Segment Open

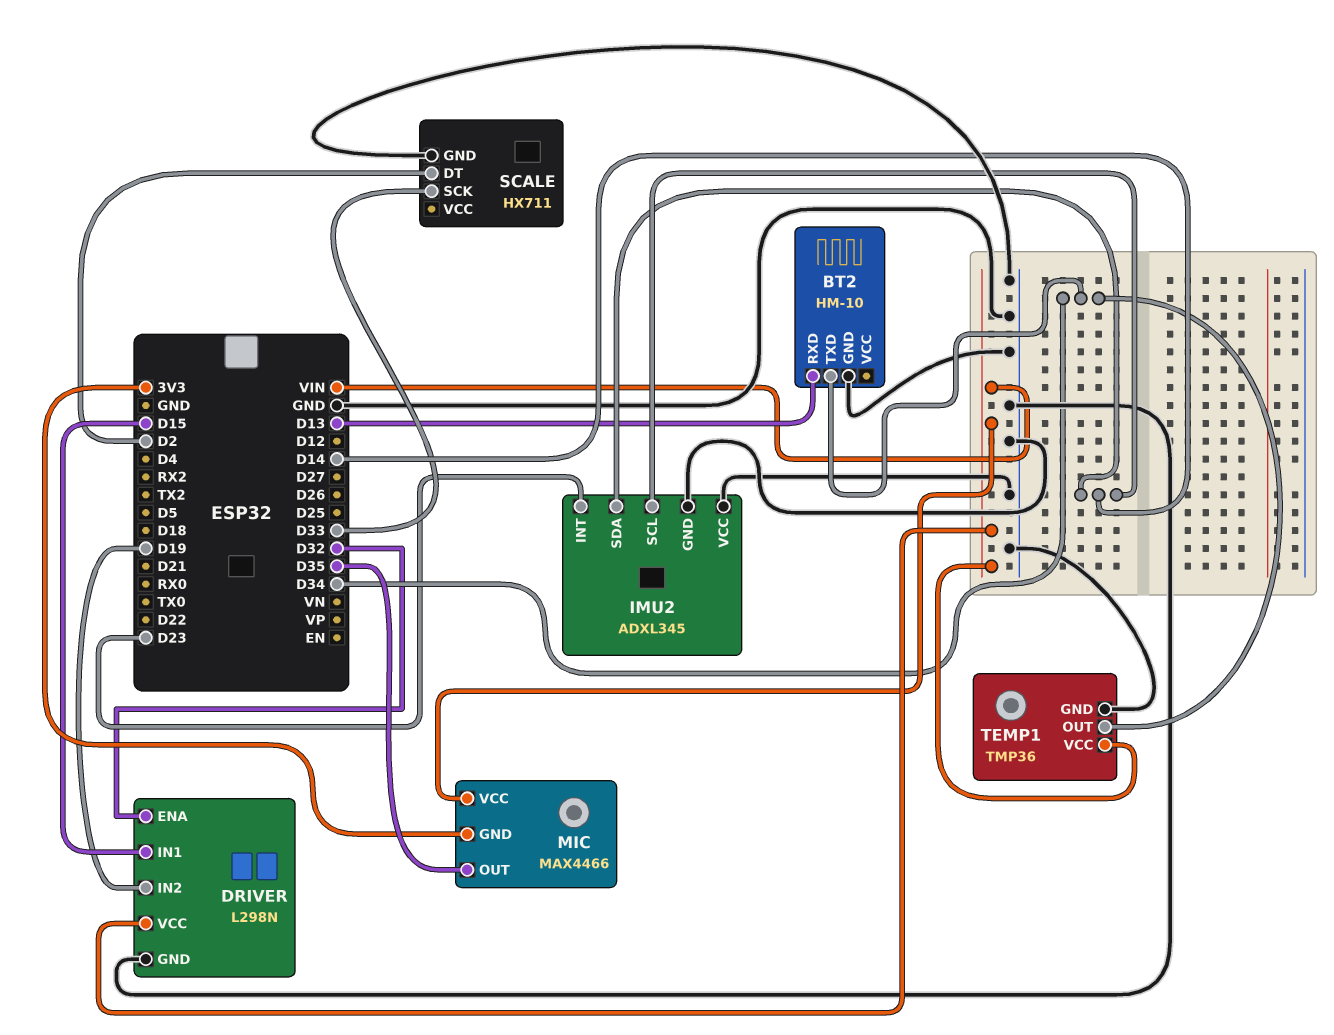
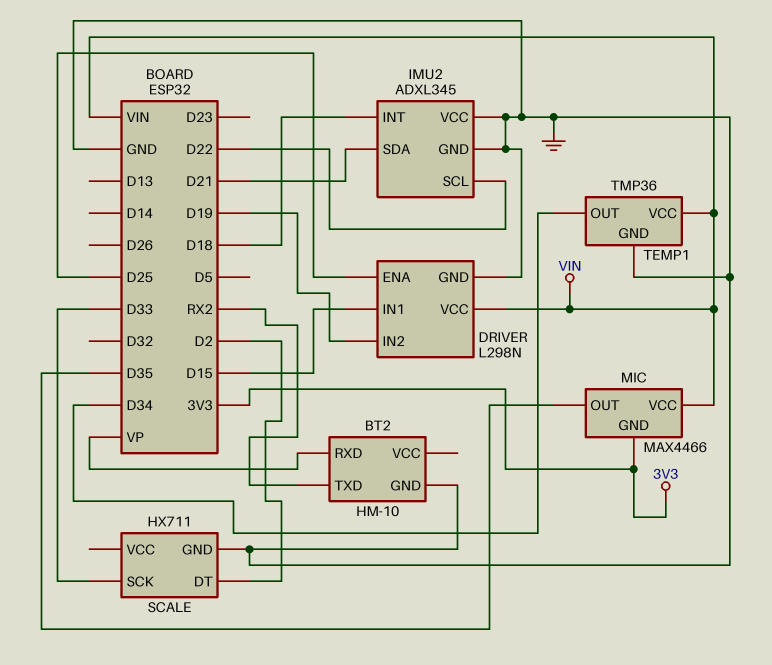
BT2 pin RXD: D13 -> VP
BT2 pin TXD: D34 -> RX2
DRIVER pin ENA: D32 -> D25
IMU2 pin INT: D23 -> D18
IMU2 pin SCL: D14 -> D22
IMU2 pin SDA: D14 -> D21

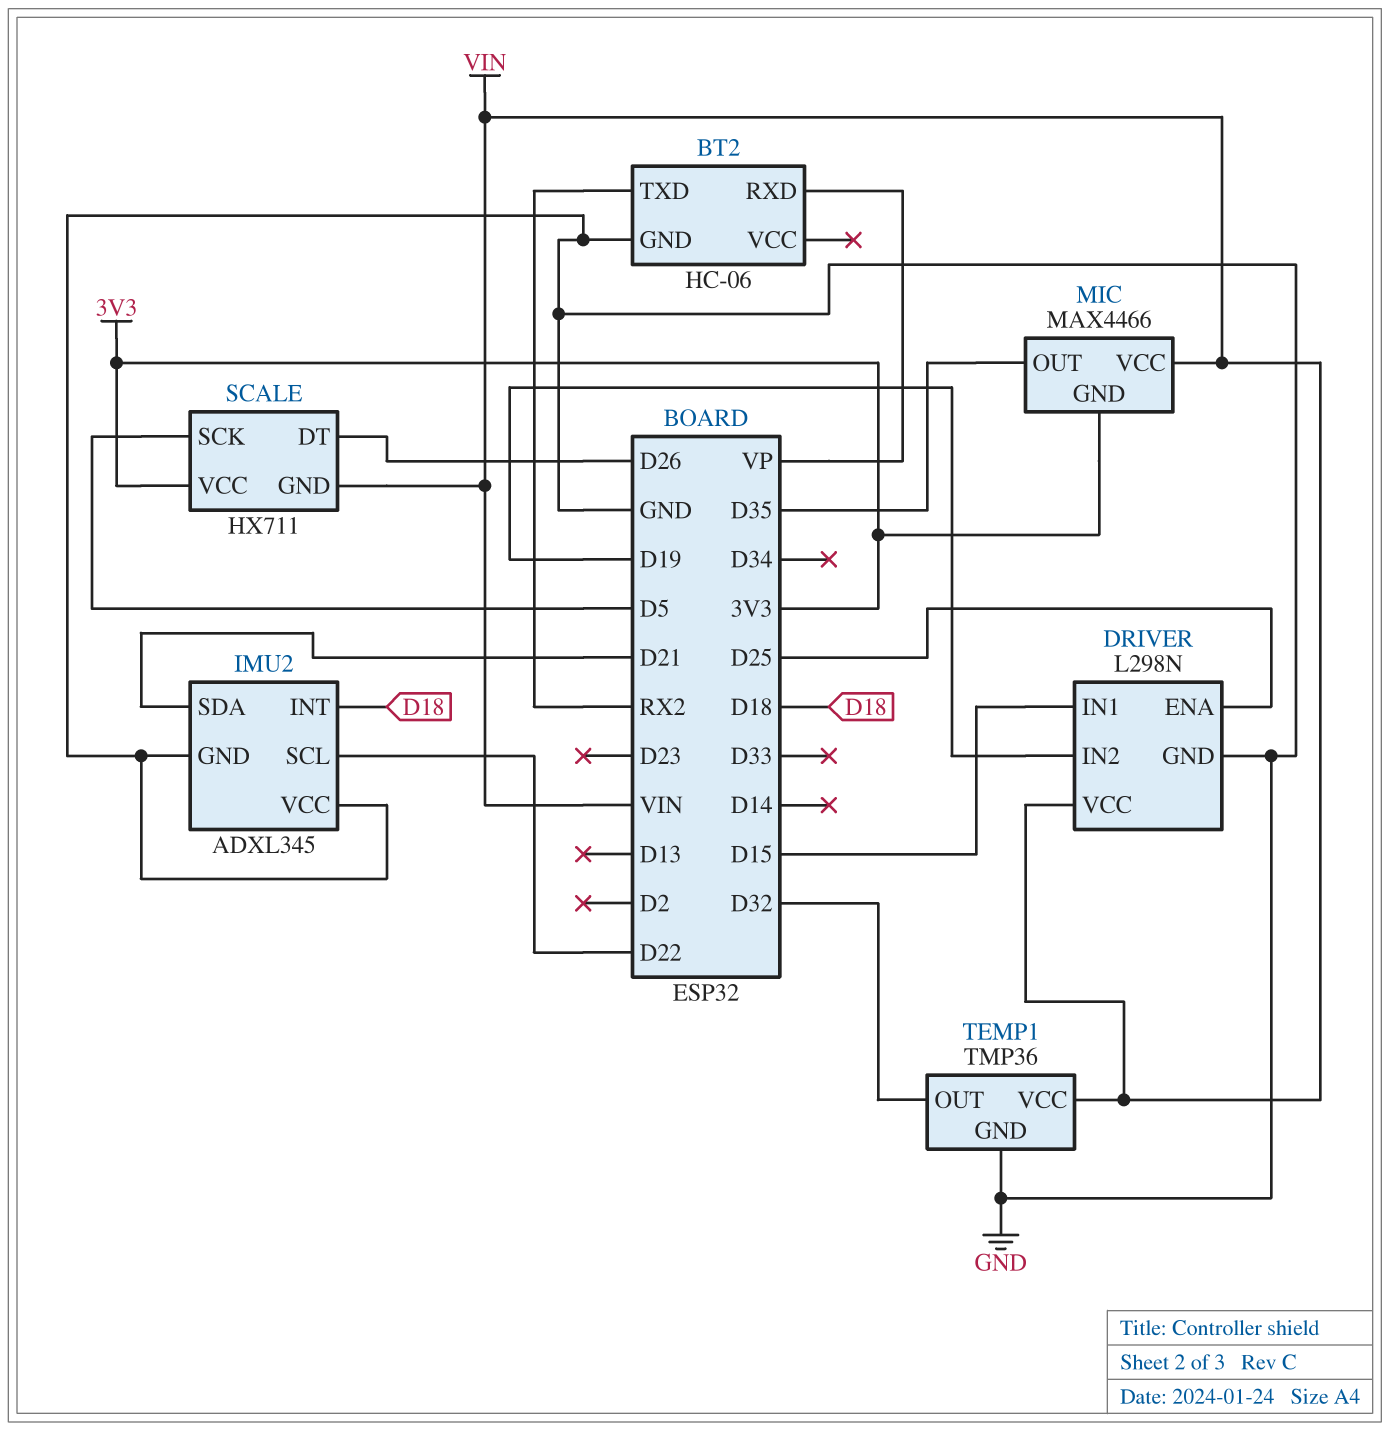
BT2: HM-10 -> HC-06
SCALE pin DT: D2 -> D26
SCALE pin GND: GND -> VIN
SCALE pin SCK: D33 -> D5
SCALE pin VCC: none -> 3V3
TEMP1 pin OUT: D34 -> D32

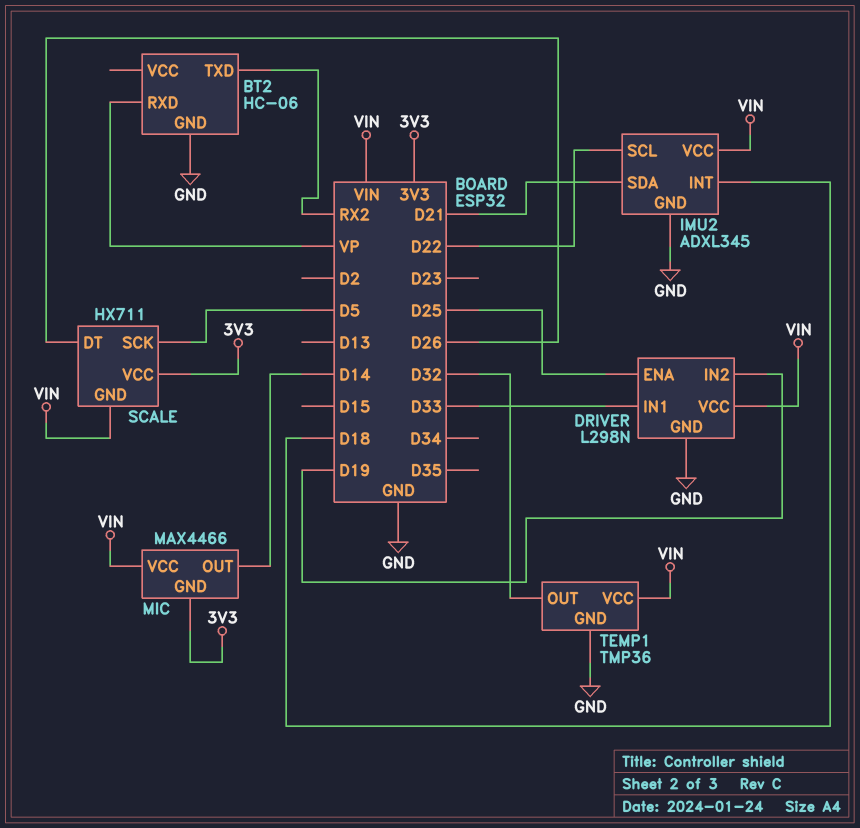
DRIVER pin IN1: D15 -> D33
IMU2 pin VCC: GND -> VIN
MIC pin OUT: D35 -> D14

Segment Closed

If pictures appear among the entries above, omit them; repeat everything else verbatim.

_Answer_:
BT2 pin RXD: D13 -> VP
BT2 pin TXD: D34 -> RX2
DRIVER pin ENA: D32 -> D25
IMU2 pin INT: D23 -> D18
IMU2 pin SCL: D14 -> D22
IMU2 pin SDA: D14 -> D21

BT2: HM-10 -> HC-06
SCALE pin DT: D2 -> D26
SCALE pin GND: GND -> VIN
SCALE pin SCK: D33 -> D5
SCALE pin VCC: none -> 3V3
TEMP1 pin OUT: D34 -> D32

DRIVER pin IN1: D15 -> D33
IMU2 pin VCC: GND -> VIN
MIC pin OUT: D35 -> D14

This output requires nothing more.